Data supplied section start
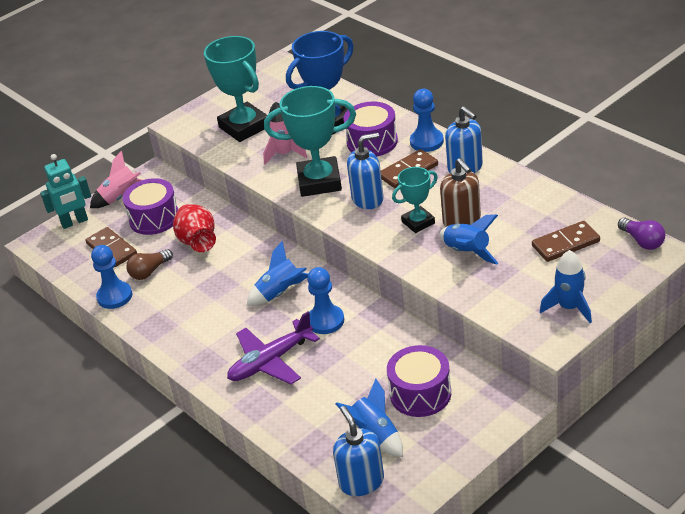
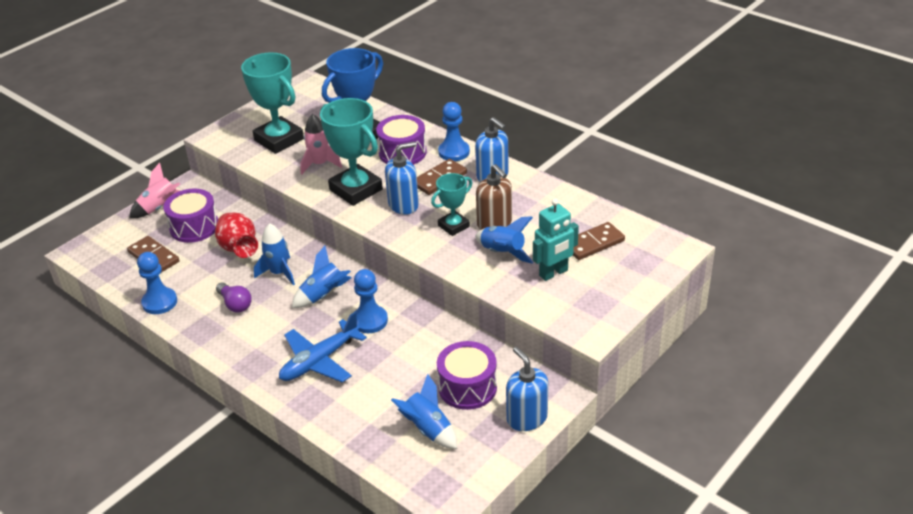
camera: 10 degrees left, 0 degrees up
(74, 222) = (115, 232): turquoise robot -> turquoise robot (553, 273)
(149, 271) = (193, 277): brown light bulb -> none
(270, 361) = (319, 361): purple plane -> blue plane
(319, 182) = (356, 190): turquoise trophy -> turquoise trophy turned 60 degrees clockwise
(361, 481) = (419, 474): blue soap dispenser -> blue soap dispenser (526, 418)
(569, 307) = (603, 302): blue rocket -> blue rocket (279, 273)
(642, 241) = (663, 240): purple light bulb -> purple light bulb (235, 304)

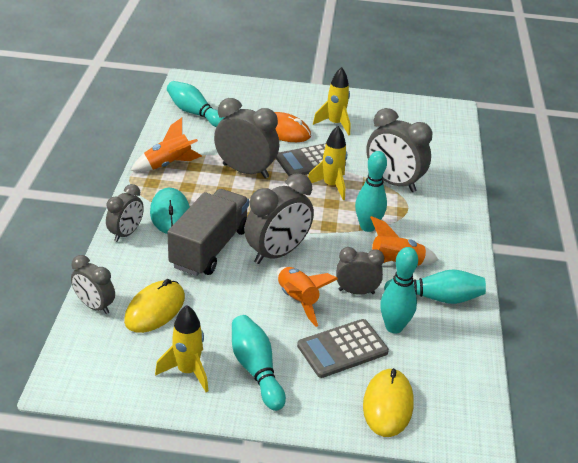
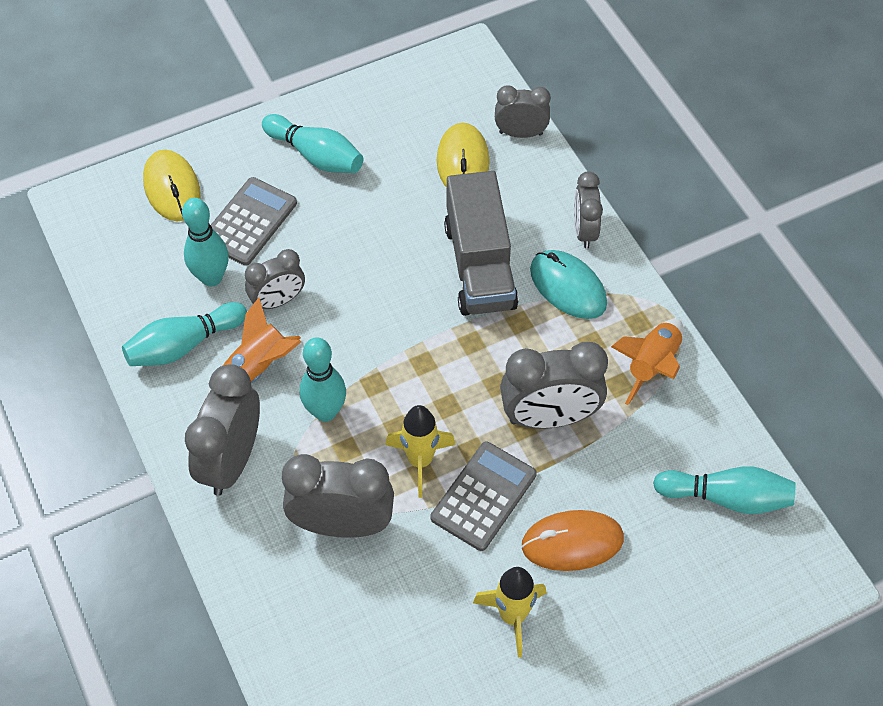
camera: 150 degrees right, 20 degrees up
(188, 371) = (375, 121): yellow rocket -> none
(277, 253) = (401, 303): grey clock -> grey clock (231, 461)
(298, 300) = (332, 252): orange rocket -> none

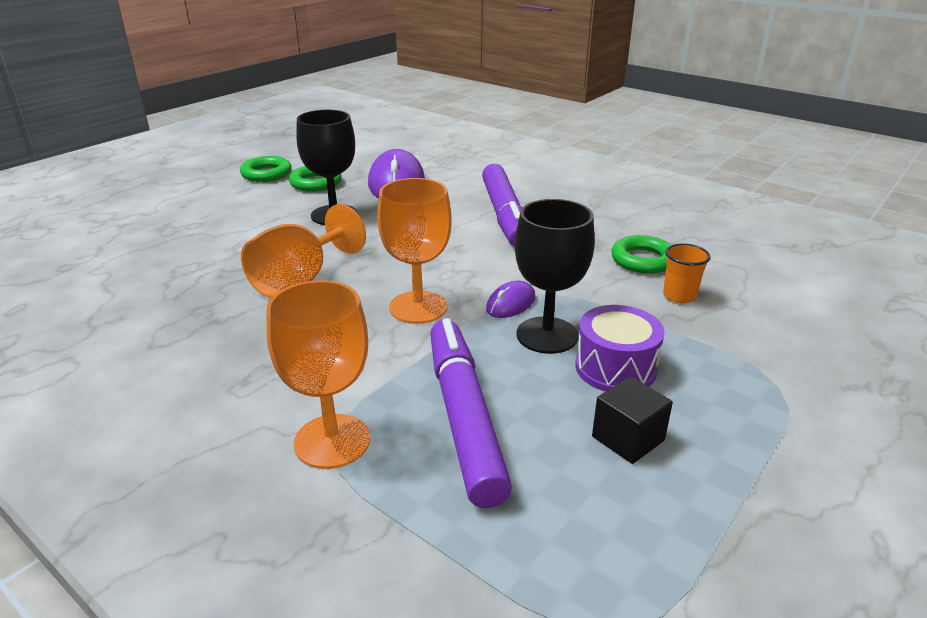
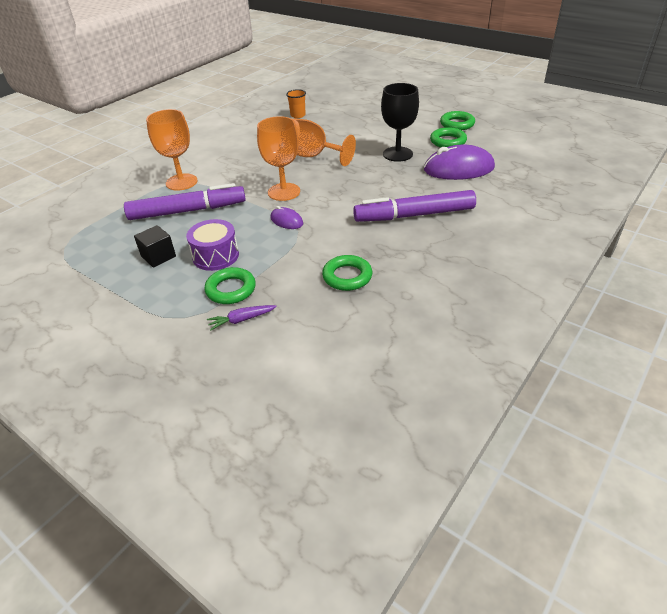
camera: 90 degrees right, 10 degrees up
(547, 335) = (251, 233): black goblet -> none
(679, 296) = (293, 289): orange cup -> orange cup (298, 115)
(698, 347) = (231, 289): none -> green ring
(760, 334) = (241, 320): none -> purple carrot

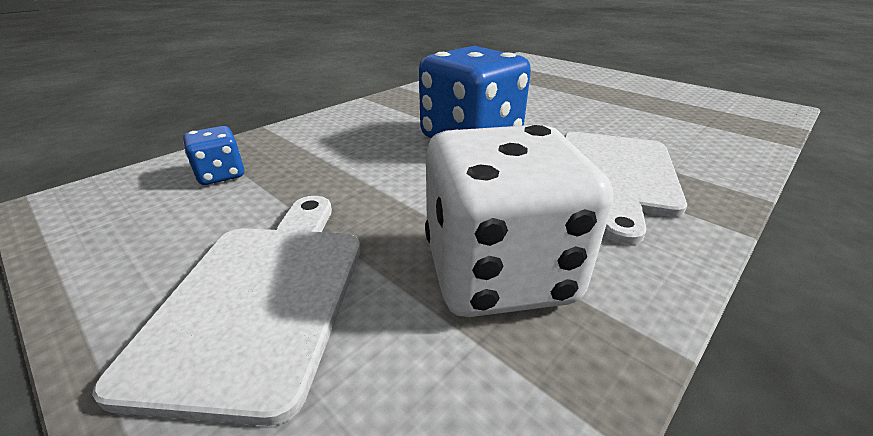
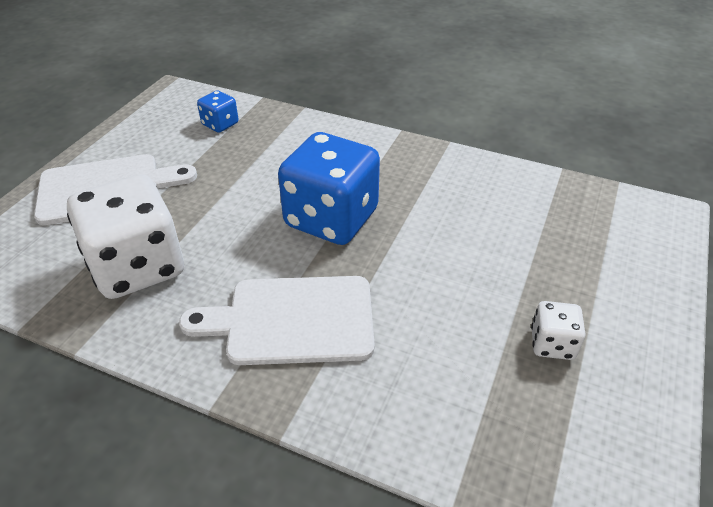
camera: 70 degrees right, 10 degrees up
(637, 98) = (552, 344): none -> white dice

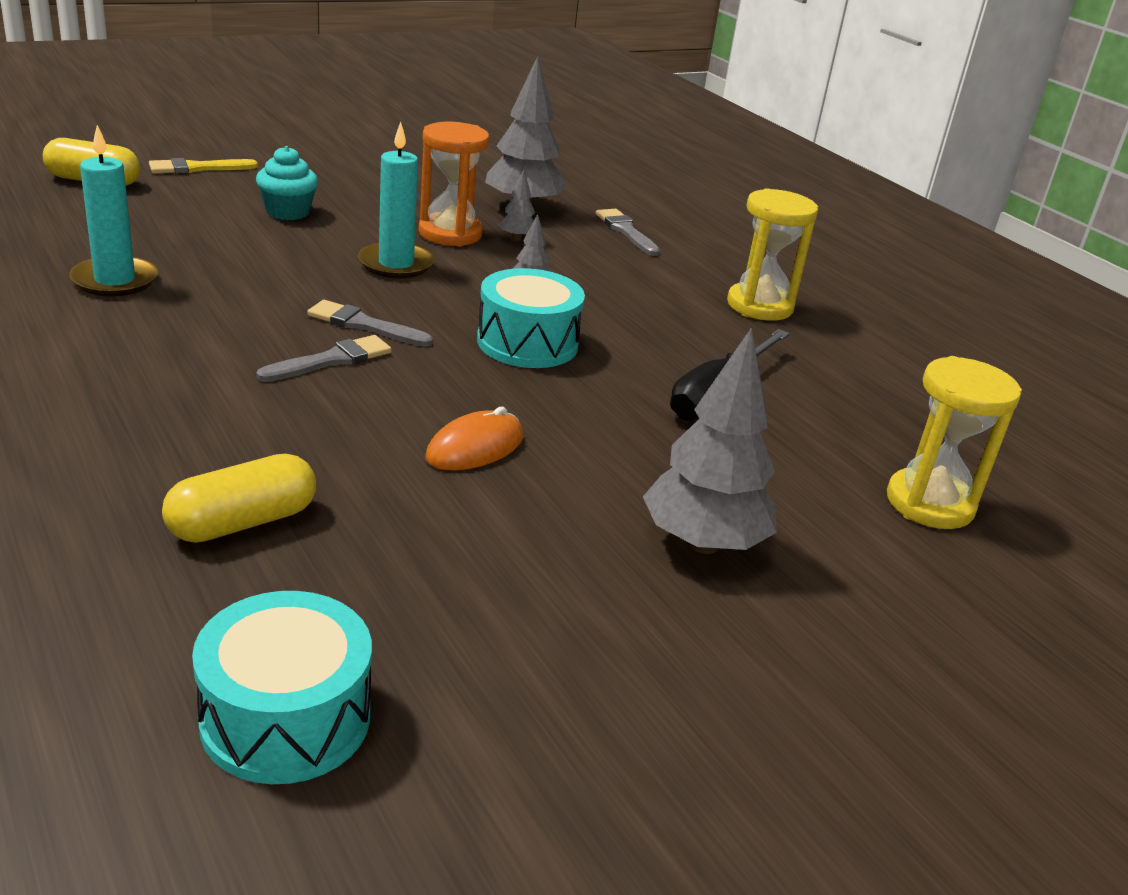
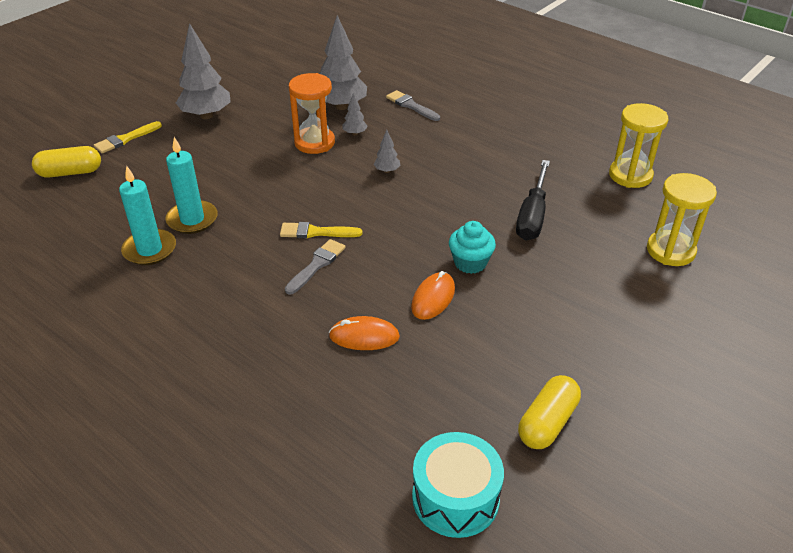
camera: 15 degrees left, 10 degrees up
(242, 522) = (351, 393): yellow capsule -> yellow capsule (547, 423)
(287, 212) = (208, 158): turquoise cupcake -> turquoise cupcake (470, 263)
(326, 461) = (364, 336): none -> orange mouse
(364, 325) = (316, 232): grey brush -> yellow brush
(396, 264) = (301, 178): turquoise candle -> turquoise candle (192, 219)
(527, 343) = (412, 213): turquoise drum -> none
(703, 543) = (580, 318): grey tree -> grey tree (206, 115)
(760, 306) = (516, 140): yellow hourglass -> yellow hourglass (630, 175)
Data supplied section end
● **Work instructions**
Repeat the material exactly, without images.

● **Exercise answer**
camera: 10 degrees left, 0 degrees up
(74, 222) = (115, 232): turquoise robot -> turquoise robot (553, 273)
(149, 271) = (193, 277): brown light bulb -> none
(270, 361) = (319, 361): purple plane -> blue plane
(319, 182) = (356, 190): turquoise trophy -> turquoise trophy turned 60 degrees clockwise
(361, 481) = (419, 474): blue soap dispenser -> blue soap dispenser (526, 418)
(569, 307) = (603, 302): blue rocket -> blue rocket (279, 273)
(642, 241) = (663, 240): purple light bulb -> purple light bulb (235, 304)

camera: 150 degrees right, 20 degrees up
(188, 371) = (375, 121): yellow rocket -> none
(277, 253) = (401, 303): grey clock -> grey clock (231, 461)
(298, 300) = (332, 252): orange rocket -> none

camera: 90 degrees right, 10 degrees up
(547, 335) = (251, 233): black goblet -> none
(679, 296) = (293, 289): orange cup -> orange cup (298, 115)
(698, 347) = (231, 289): none -> green ring
(760, 334) = (241, 320): none -> purple carrot

camera: 70 degrees right, 10 degrees up
(637, 98) = (552, 344): none -> white dice

camera: 15 degrees left, 10 degrees up
(242, 522) = (351, 393): yellow capsule -> yellow capsule (547, 423)
(287, 212) = (208, 158): turquoise cupcake -> turquoise cupcake (470, 263)
(326, 461) = (364, 336): none -> orange mouse
(364, 325) = (316, 232): grey brush -> yellow brush
(396, 264) = (301, 178): turquoise candle -> turquoise candle (192, 219)
(527, 343) = (412, 213): turquoise drum -> none
(703, 543) = (580, 318): grey tree -> grey tree (206, 115)
(760, 306) = (516, 140): yellow hourglass -> yellow hourglass (630, 175)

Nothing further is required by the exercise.